**Task instructions:** The data are to be restated in full, exactly as presented.

╔══

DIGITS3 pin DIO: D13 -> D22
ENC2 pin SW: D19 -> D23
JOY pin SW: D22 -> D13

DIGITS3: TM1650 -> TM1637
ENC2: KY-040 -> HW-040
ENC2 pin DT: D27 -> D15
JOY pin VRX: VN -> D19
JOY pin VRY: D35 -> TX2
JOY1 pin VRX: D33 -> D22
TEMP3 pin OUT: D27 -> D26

╚══

**Response box:**
DIGITS3 pin DIO: D13 -> D22
ENC2 pin SW: D19 -> D23
JOY pin SW: D22 -> D13

DIGITS3: TM1650 -> TM1637
ENC2: KY-040 -> HW-040
ENC2 pin DT: D27 -> D15
JOY pin VRX: VN -> D19
JOY pin VRY: D35 -> TX2
JOY1 pin VRX: D33 -> D22
TEMP3 pin OUT: D27 -> D26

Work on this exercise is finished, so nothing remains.